--- Data for processing Enclosed Below ---

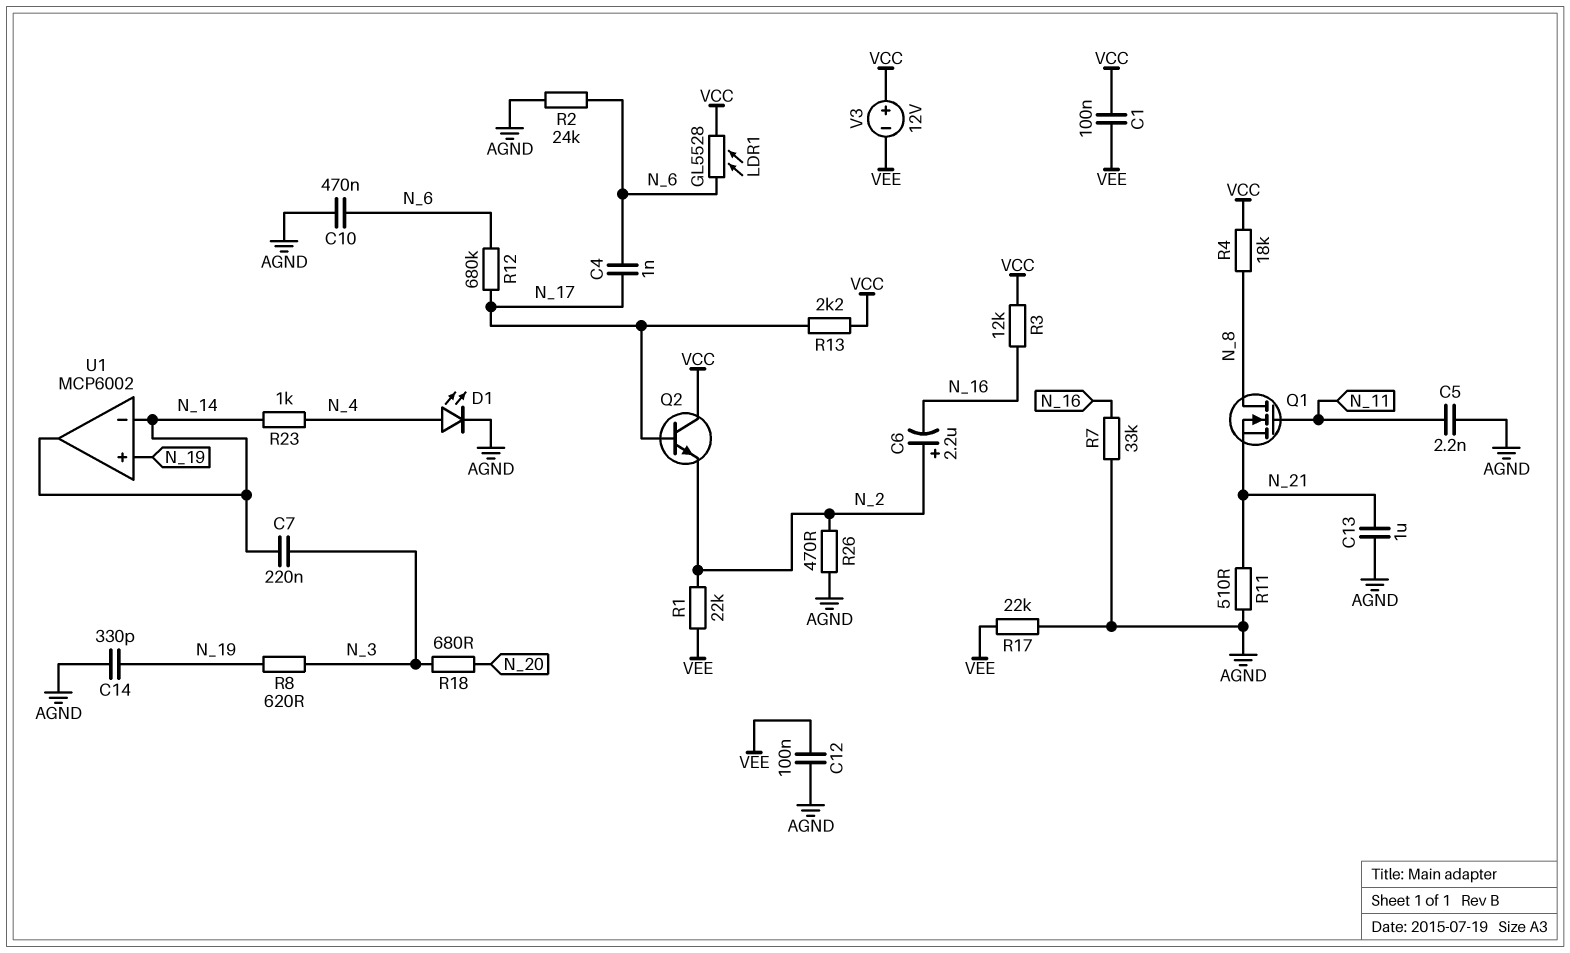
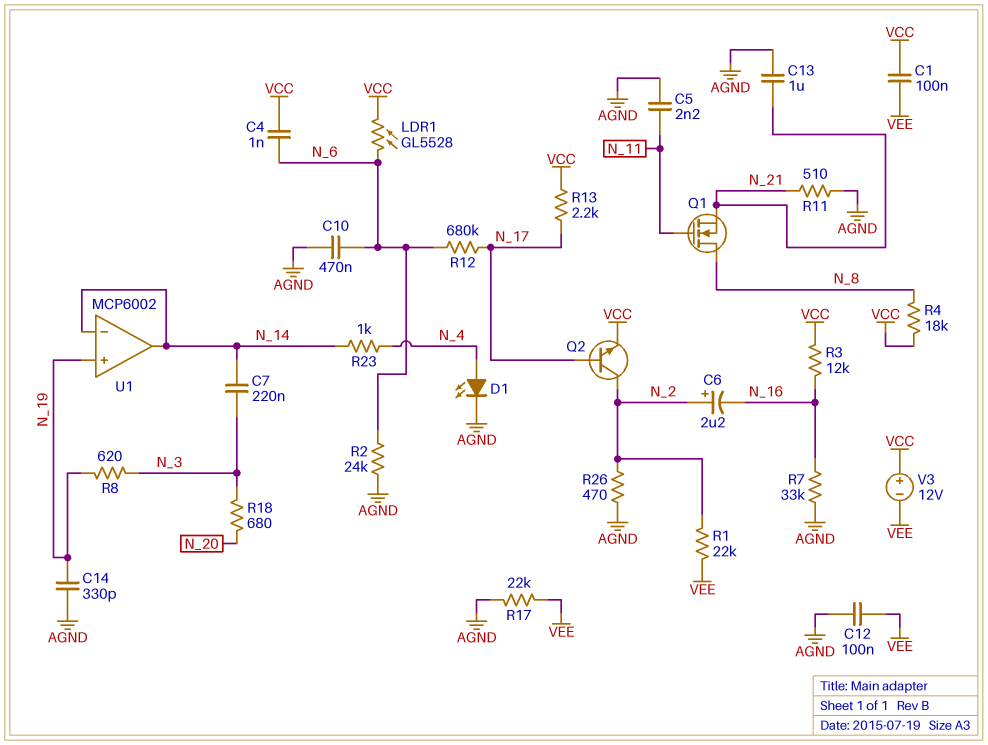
C4: 1nF (N_6, N_17) -> 1nF (N_6, VCC)
Q2: NPN (B N_17, C VCC, E N_2) -> NPN (B N_17, C N_2, E VCC)

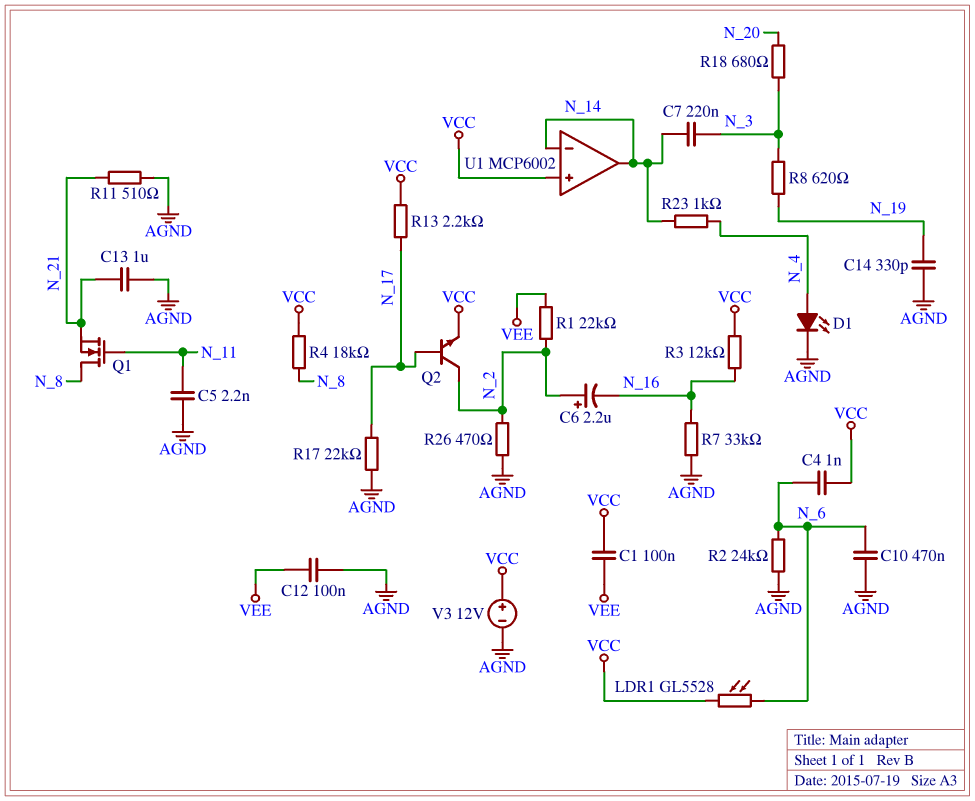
R12: 680k (N_6, N_17) -> none
R17: 22k (AGND, VEE) -> 22k (AGND, N_17)
U1 pin in+: N_19 -> VCC
V3: 12V (plus VCC, minus VEE) -> 12V (plus VCC, minus AGND)

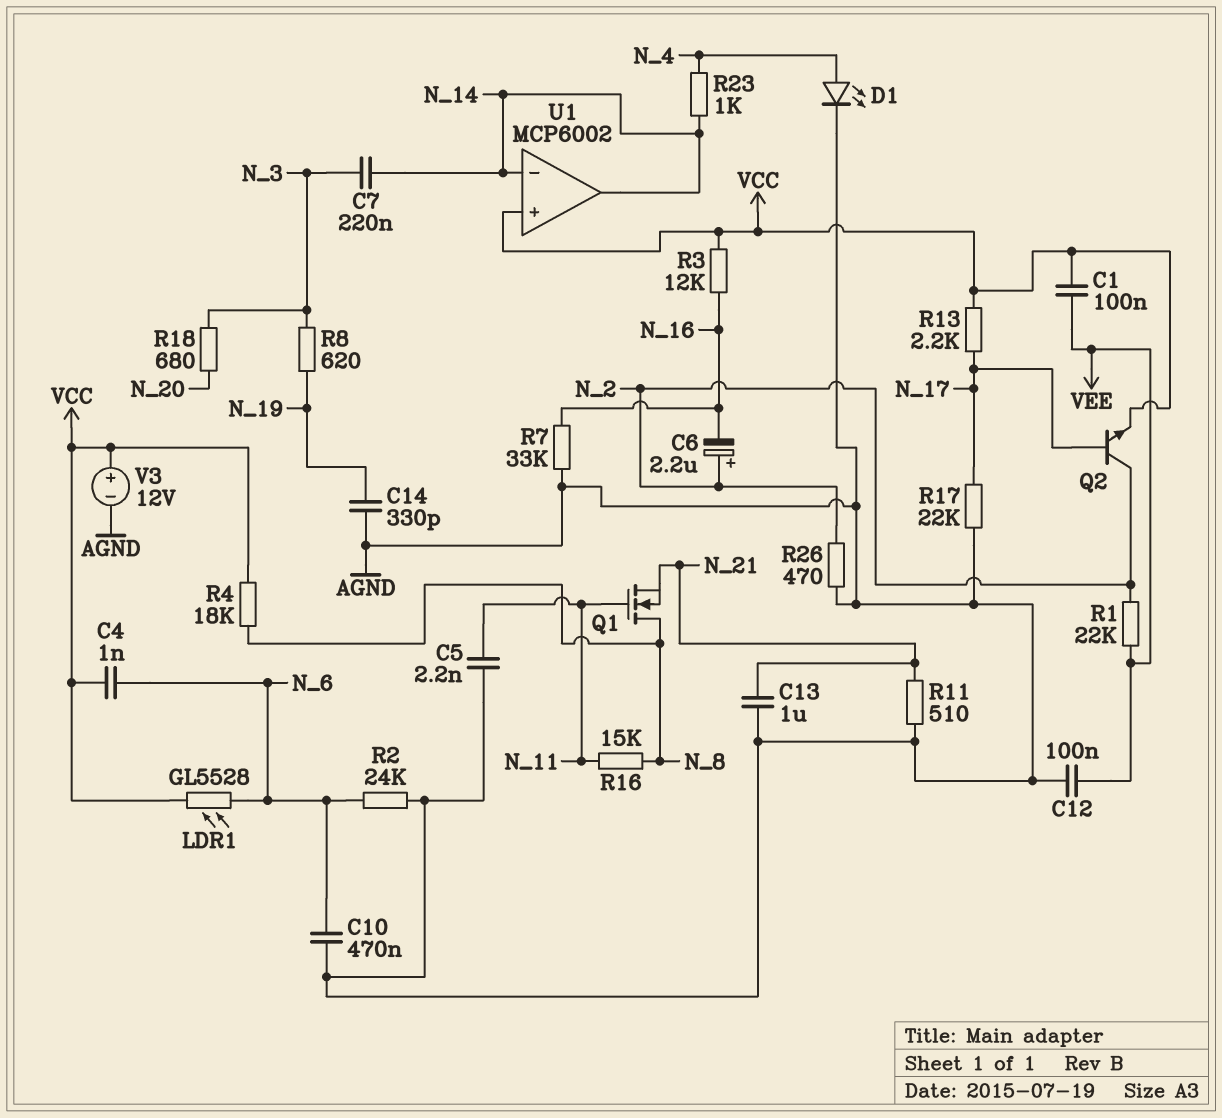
R16: none -> 15k (N_8, N_11)

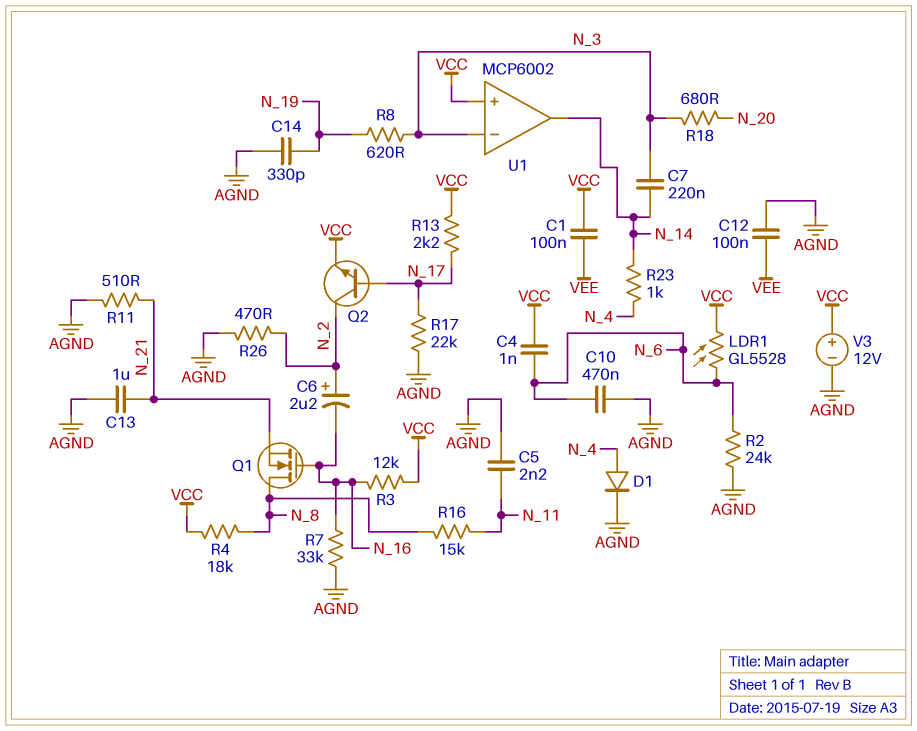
D1: LED (A N_4, K AGND) -> diode (A N_4, K AGND)
Q1: NMOS (G N_11, D N_8, S N_21) -> NMOS (G N_16, D N_8, S N_21)
R1: 22k (N_2, VEE) -> none
U1 pin in-: N_14 -> N_3

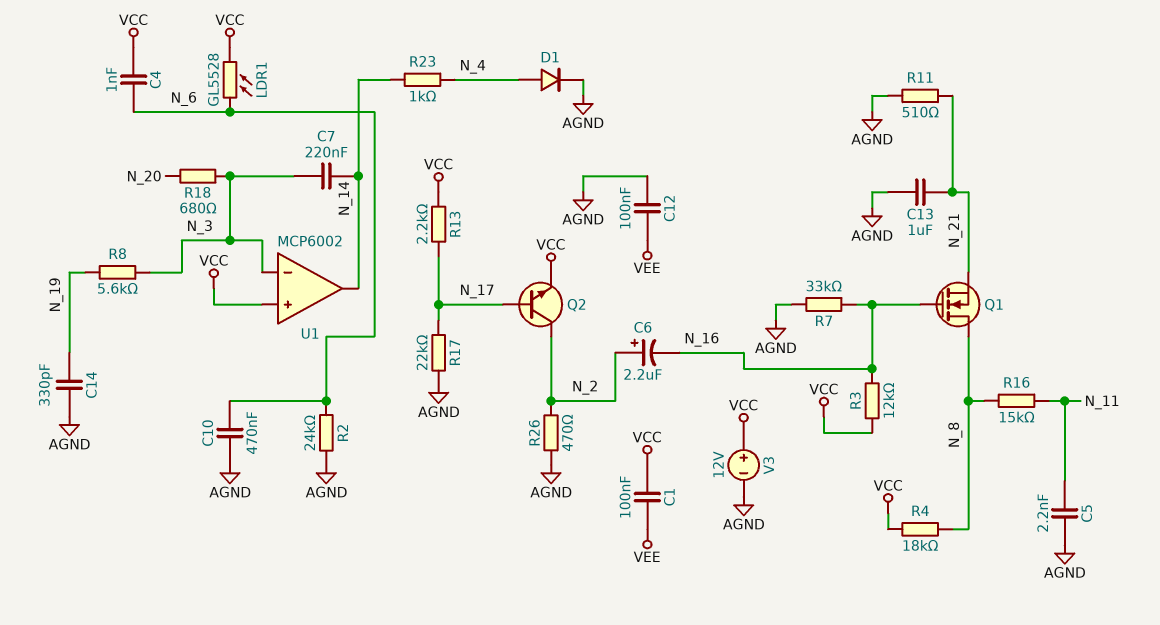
R8: 620 (N_3, N_19) -> 5.6k (N_3, N_19)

--- End of Enclosed Data for processing ---

[Your task]: The data must be printed exactly, image-free.

[Response to the task]:
C4: 1nF (N_6, N_17) -> 1nF (N_6, VCC)
Q2: NPN (B N_17, C VCC, E N_2) -> NPN (B N_17, C N_2, E VCC)

R12: 680k (N_6, N_17) -> none
R17: 22k (AGND, VEE) -> 22k (AGND, N_17)
U1 pin in+: N_19 -> VCC
V3: 12V (plus VCC, minus VEE) -> 12V (plus VCC, minus AGND)

R16: none -> 15k (N_8, N_11)

D1: LED (A N_4, K AGND) -> diode (A N_4, K AGND)
Q1: NMOS (G N_11, D N_8, S N_21) -> NMOS (G N_16, D N_8, S N_21)
R1: 22k (N_2, VEE) -> none
U1 pin in-: N_14 -> N_3

R8: 620 (N_3, N_19) -> 5.6k (N_3, N_19)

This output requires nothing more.